What is required |
When you write out the records, keep every line exactly as it is.

Recorded data |
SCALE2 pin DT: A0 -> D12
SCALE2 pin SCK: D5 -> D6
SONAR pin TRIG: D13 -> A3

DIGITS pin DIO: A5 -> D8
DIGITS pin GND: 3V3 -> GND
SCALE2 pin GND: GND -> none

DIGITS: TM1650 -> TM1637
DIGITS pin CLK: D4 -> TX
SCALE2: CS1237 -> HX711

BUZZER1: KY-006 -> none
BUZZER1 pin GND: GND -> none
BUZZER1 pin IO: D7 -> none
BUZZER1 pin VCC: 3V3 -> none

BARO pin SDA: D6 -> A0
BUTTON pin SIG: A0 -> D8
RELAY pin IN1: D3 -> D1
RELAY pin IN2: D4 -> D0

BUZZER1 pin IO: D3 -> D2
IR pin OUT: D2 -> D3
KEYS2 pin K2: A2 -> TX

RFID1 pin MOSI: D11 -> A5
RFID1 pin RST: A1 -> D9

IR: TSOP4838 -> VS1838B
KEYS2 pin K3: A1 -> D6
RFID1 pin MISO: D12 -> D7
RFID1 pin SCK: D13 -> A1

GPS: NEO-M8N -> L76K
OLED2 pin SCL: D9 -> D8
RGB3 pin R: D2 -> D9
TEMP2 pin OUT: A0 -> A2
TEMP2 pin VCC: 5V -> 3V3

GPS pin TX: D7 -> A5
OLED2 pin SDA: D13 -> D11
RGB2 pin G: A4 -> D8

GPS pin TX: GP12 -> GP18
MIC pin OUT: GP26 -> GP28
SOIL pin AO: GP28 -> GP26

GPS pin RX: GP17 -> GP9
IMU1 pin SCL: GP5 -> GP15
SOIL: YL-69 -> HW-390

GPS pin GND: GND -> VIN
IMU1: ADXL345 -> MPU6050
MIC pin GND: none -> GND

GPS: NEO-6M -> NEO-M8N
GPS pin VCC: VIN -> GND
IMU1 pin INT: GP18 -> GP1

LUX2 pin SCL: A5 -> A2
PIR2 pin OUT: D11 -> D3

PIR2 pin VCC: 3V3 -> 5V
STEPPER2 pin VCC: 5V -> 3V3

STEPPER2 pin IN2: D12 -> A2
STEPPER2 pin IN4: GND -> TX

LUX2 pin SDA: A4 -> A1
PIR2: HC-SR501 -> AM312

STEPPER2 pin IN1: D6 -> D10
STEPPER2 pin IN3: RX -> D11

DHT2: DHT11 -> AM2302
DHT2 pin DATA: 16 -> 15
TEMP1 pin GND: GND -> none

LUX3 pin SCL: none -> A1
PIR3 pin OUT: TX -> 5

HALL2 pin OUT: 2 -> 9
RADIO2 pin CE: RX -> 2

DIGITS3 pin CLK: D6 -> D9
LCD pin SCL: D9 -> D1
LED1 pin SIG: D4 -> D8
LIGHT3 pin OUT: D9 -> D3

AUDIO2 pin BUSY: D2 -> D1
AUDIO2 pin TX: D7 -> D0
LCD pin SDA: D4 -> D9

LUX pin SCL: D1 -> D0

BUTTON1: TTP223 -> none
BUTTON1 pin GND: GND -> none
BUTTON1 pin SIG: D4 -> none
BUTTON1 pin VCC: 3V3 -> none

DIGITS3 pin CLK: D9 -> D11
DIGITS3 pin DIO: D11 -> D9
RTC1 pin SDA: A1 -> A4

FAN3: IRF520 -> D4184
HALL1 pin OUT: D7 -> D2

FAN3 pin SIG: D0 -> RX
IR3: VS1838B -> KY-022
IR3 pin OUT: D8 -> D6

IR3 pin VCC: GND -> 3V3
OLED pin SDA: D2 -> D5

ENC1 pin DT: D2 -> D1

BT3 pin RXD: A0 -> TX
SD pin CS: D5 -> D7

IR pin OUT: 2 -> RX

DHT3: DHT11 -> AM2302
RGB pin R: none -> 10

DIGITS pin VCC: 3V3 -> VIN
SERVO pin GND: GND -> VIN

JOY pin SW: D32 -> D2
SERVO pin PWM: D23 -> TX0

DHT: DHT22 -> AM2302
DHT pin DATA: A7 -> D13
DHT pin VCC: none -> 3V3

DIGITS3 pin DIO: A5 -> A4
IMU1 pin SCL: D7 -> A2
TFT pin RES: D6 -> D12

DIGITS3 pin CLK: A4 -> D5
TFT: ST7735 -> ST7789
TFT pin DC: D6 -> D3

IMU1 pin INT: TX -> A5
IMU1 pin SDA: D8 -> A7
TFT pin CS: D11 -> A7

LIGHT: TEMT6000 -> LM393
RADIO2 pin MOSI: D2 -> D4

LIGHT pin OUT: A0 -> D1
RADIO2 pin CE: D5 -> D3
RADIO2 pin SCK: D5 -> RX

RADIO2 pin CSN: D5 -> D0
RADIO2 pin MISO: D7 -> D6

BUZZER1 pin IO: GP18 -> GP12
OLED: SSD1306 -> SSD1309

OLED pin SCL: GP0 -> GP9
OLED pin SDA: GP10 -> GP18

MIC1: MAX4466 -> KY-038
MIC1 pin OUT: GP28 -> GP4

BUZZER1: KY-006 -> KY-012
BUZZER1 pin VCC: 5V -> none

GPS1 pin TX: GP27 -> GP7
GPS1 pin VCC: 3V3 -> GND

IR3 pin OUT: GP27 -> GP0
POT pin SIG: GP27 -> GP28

Output for this exercise |
SCALE2 pin DT: A0 -> D12
SCALE2 pin SCK: D5 -> D6
SONAR pin TRIG: D13 -> A3

DIGITS pin DIO: A5 -> D8
DIGITS pin GND: 3V3 -> GND
SCALE2 pin GND: GND -> none

DIGITS: TM1650 -> TM1637
DIGITS pin CLK: D4 -> TX
SCALE2: CS1237 -> HX711

BUZZER1: KY-006 -> none
BUZZER1 pin GND: GND -> none
BUZZER1 pin IO: D7 -> none
BUZZER1 pin VCC: 3V3 -> none

BARO pin SDA: D6 -> A0
BUTTON pin SIG: A0 -> D8
RELAY pin IN1: D3 -> D1
RELAY pin IN2: D4 -> D0

BUZZER1 pin IO: D3 -> D2
IR pin OUT: D2 -> D3
KEYS2 pin K2: A2 -> TX

RFID1 pin MOSI: D11 -> A5
RFID1 pin RST: A1 -> D9

IR: TSOP4838 -> VS1838B
KEYS2 pin K3: A1 -> D6
RFID1 pin MISO: D12 -> D7
RFID1 pin SCK: D13 -> A1

GPS: NEO-M8N -> L76K
OLED2 pin SCL: D9 -> D8
RGB3 pin R: D2 -> D9
TEMP2 pin OUT: A0 -> A2
TEMP2 pin VCC: 5V -> 3V3

GPS pin TX: D7 -> A5
OLED2 pin SDA: D13 -> D11
RGB2 pin G: A4 -> D8

GPS pin TX: GP12 -> GP18
MIC pin OUT: GP26 -> GP28
SOIL pin AO: GP28 -> GP26

GPS pin RX: GP17 -> GP9
IMU1 pin SCL: GP5 -> GP15
SOIL: YL-69 -> HW-390

GPS pin GND: GND -> VIN
IMU1: ADXL345 -> MPU6050
MIC pin GND: none -> GND

GPS: NEO-6M -> NEO-M8N
GPS pin VCC: VIN -> GND
IMU1 pin INT: GP18 -> GP1

LUX2 pin SCL: A5 -> A2
PIR2 pin OUT: D11 -> D3

PIR2 pin VCC: 3V3 -> 5V
STEPPER2 pin VCC: 5V -> 3V3

STEPPER2 pin IN2: D12 -> A2
STEPPER2 pin IN4: GND -> TX

LUX2 pin SDA: A4 -> A1
PIR2: HC-SR501 -> AM312

STEPPER2 pin IN1: D6 -> D10
STEPPER2 pin IN3: RX -> D11

DHT2: DHT11 -> AM2302
DHT2 pin DATA: 16 -> 15
TEMP1 pin GND: GND -> none

LUX3 pin SCL: none -> A1
PIR3 pin OUT: TX -> 5

HALL2 pin OUT: 2 -> 9
RADIO2 pin CE: RX -> 2

DIGITS3 pin CLK: D6 -> D9
LCD pin SCL: D9 -> D1
LED1 pin SIG: D4 -> D8
LIGHT3 pin OUT: D9 -> D3

AUDIO2 pin BUSY: D2 -> D1
AUDIO2 pin TX: D7 -> D0
LCD pin SDA: D4 -> D9

LUX pin SCL: D1 -> D0

BUTTON1: TTP223 -> none
BUTTON1 pin GND: GND -> none
BUTTON1 pin SIG: D4 -> none
BUTTON1 pin VCC: 3V3 -> none

DIGITS3 pin CLK: D9 -> D11
DIGITS3 pin DIO: D11 -> D9
RTC1 pin SDA: A1 -> A4

FAN3: IRF520 -> D4184
HALL1 pin OUT: D7 -> D2

FAN3 pin SIG: D0 -> RX
IR3: VS1838B -> KY-022
IR3 pin OUT: D8 -> D6

IR3 pin VCC: GND -> 3V3
OLED pin SDA: D2 -> D5

ENC1 pin DT: D2 -> D1

BT3 pin RXD: A0 -> TX
SD pin CS: D5 -> D7

IR pin OUT: 2 -> RX

DHT3: DHT11 -> AM2302
RGB pin R: none -> 10

DIGITS pin VCC: 3V3 -> VIN
SERVO pin GND: GND -> VIN

JOY pin SW: D32 -> D2
SERVO pin PWM: D23 -> TX0

DHT: DHT22 -> AM2302
DHT pin DATA: A7 -> D13
DHT pin VCC: none -> 3V3

DIGITS3 pin DIO: A5 -> A4
IMU1 pin SCL: D7 -> A2
TFT pin RES: D6 -> D12

DIGITS3 pin CLK: A4 -> D5
TFT: ST7735 -> ST7789
TFT pin DC: D6 -> D3

IMU1 pin INT: TX -> A5
IMU1 pin SDA: D8 -> A7
TFT pin CS: D11 -> A7

LIGHT: TEMT6000 -> LM393
RADIO2 pin MOSI: D2 -> D4

LIGHT pin OUT: A0 -> D1
RADIO2 pin CE: D5 -> D3
RADIO2 pin SCK: D5 -> RX

RADIO2 pin CSN: D5 -> D0
RADIO2 pin MISO: D7 -> D6

BUZZER1 pin IO: GP18 -> GP12
OLED: SSD1306 -> SSD1309

OLED pin SCL: GP0 -> GP9
OLED pin SDA: GP10 -> GP18

MIC1: MAX4466 -> KY-038
MIC1 pin OUT: GP28 -> GP4

BUZZER1: KY-006 -> KY-012
BUZZER1 pin VCC: 5V -> none

GPS1 pin TX: GP27 -> GP7
GPS1 pin VCC: 3V3 -> GND

IR3 pin OUT: GP27 -> GP0
POT pin SIG: GP27 -> GP28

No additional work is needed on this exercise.